→ **WORK ORDER**:
The records below must be repeated exactly, but without their pictures.

→ **DATASET RECORDS**:
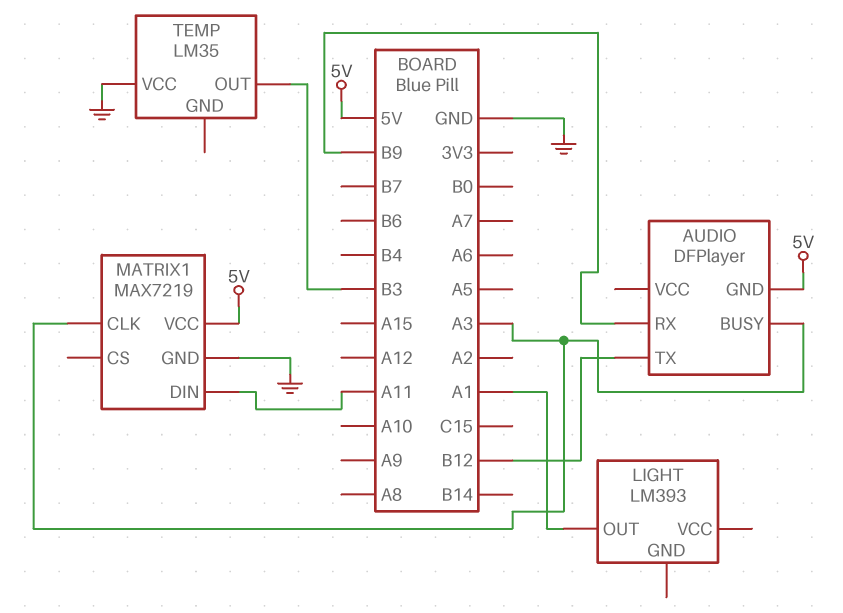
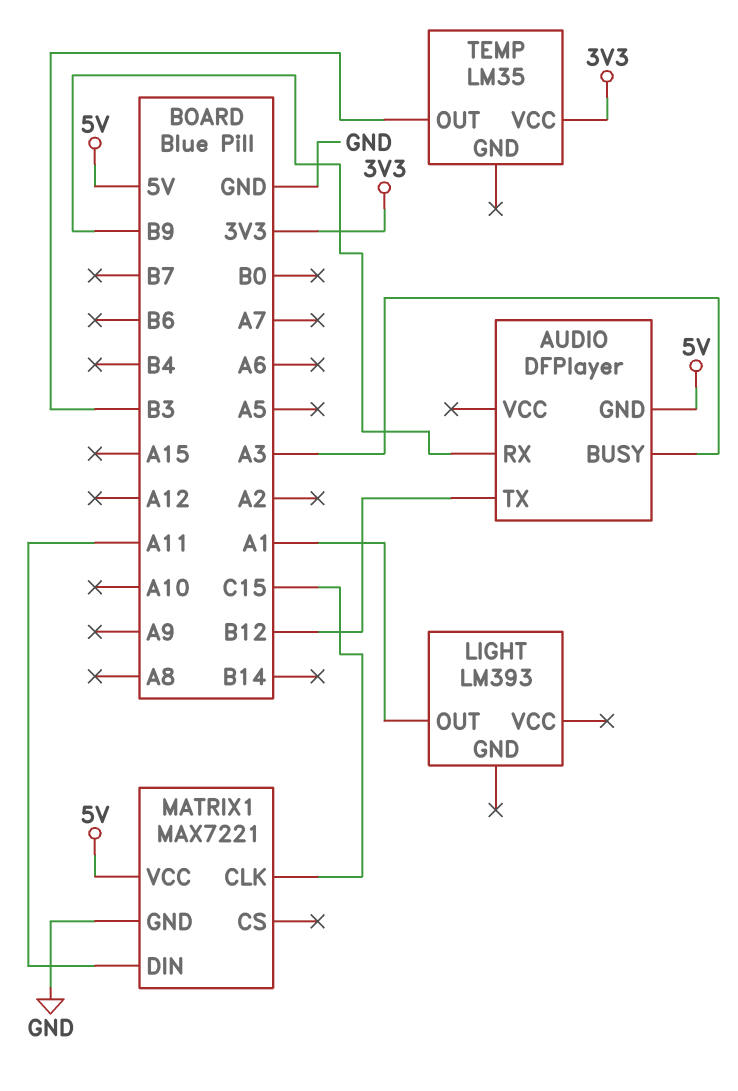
MATRIX1: MAX7219 -> MAX7221
MATRIX1 pin CLK: A3 -> C15
TEMP pin VCC: GND -> 3V3

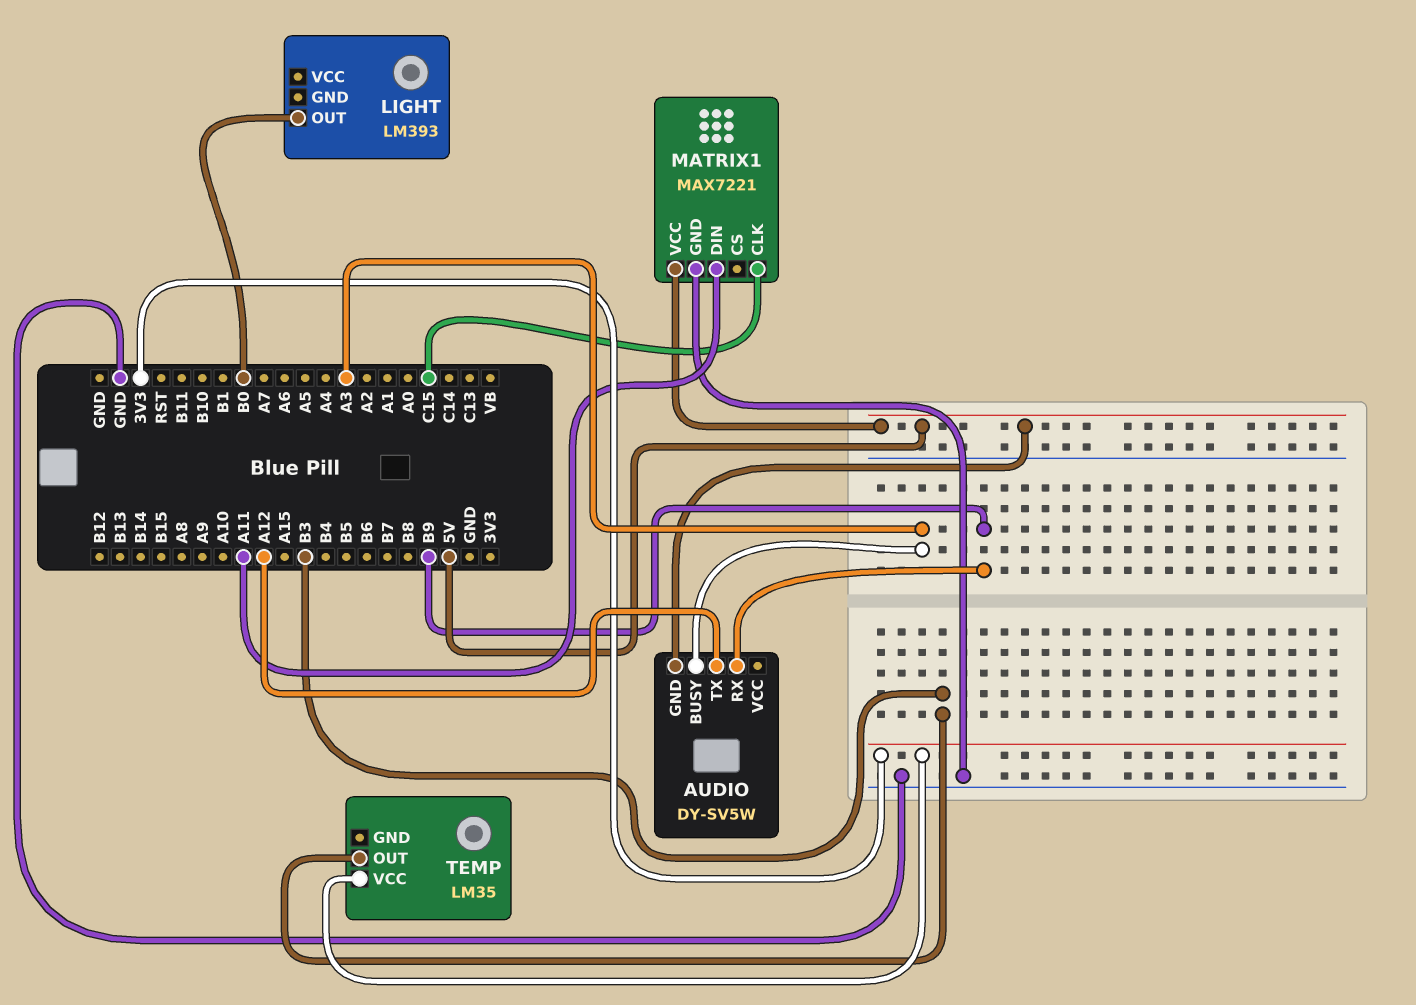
AUDIO: DFPlayer -> DY-SV5W
AUDIO pin TX: B12 -> A12
LIGHT pin OUT: A1 -> B0

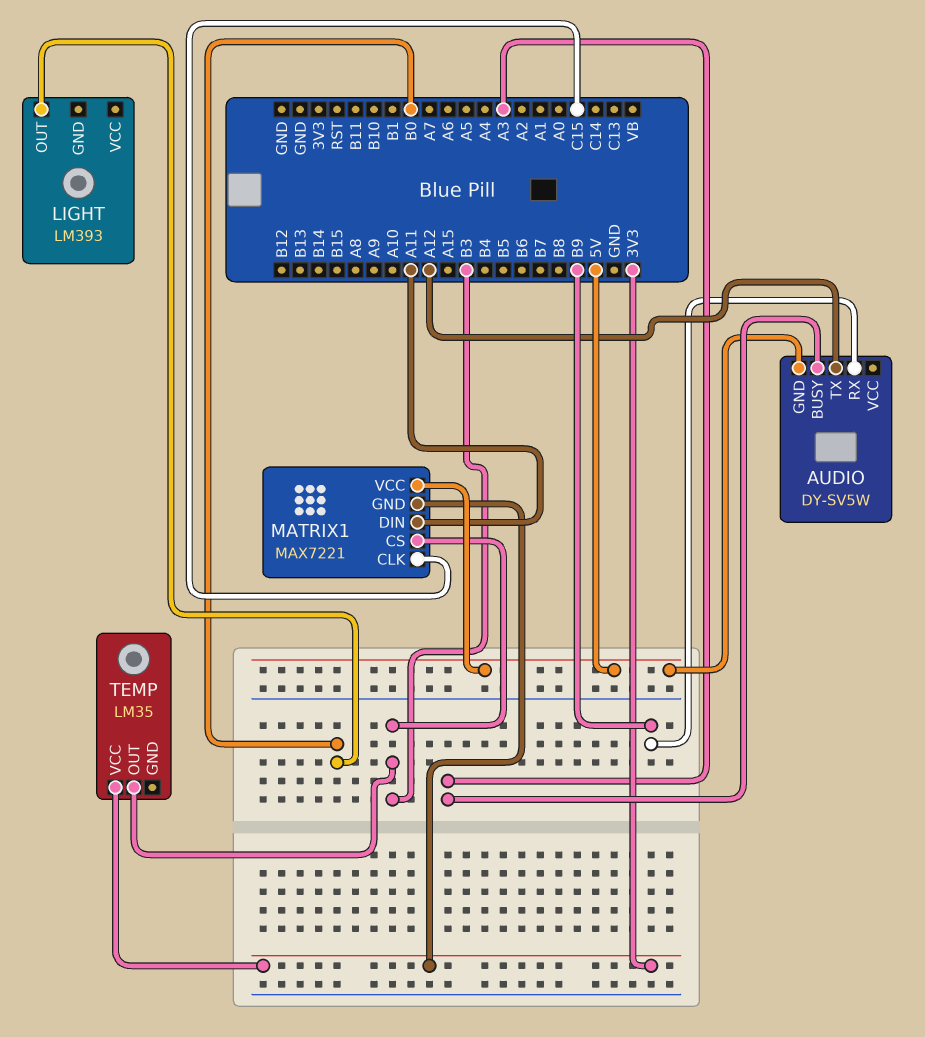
MATRIX1 pin CS: none -> B3
MATRIX1 pin GND: GND -> 3V3

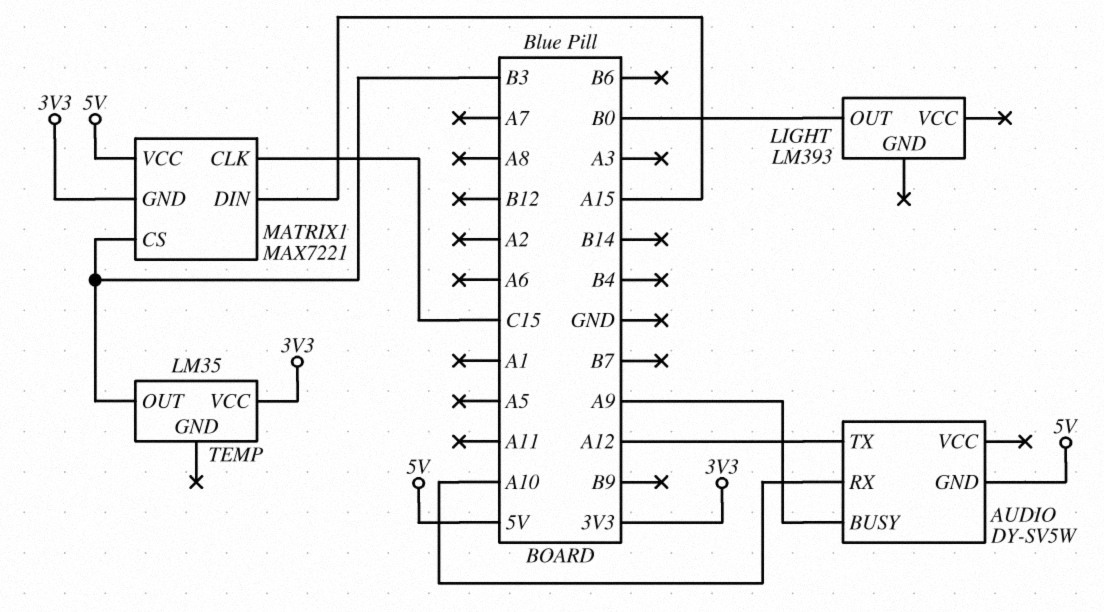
AUDIO pin BUSY: A3 -> A9
AUDIO pin RX: B9 -> A10
MATRIX1 pin DIN: A11 -> A15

→ **EXERCISE ANSWER**:
MATRIX1: MAX7219 -> MAX7221
MATRIX1 pin CLK: A3 -> C15
TEMP pin VCC: GND -> 3V3

AUDIO: DFPlayer -> DY-SV5W
AUDIO pin TX: B12 -> A12
LIGHT pin OUT: A1 -> B0

MATRIX1 pin CS: none -> B3
MATRIX1 pin GND: GND -> 3V3

AUDIO pin BUSY: A3 -> A9
AUDIO pin RX: B9 -> A10
MATRIX1 pin DIN: A11 -> A15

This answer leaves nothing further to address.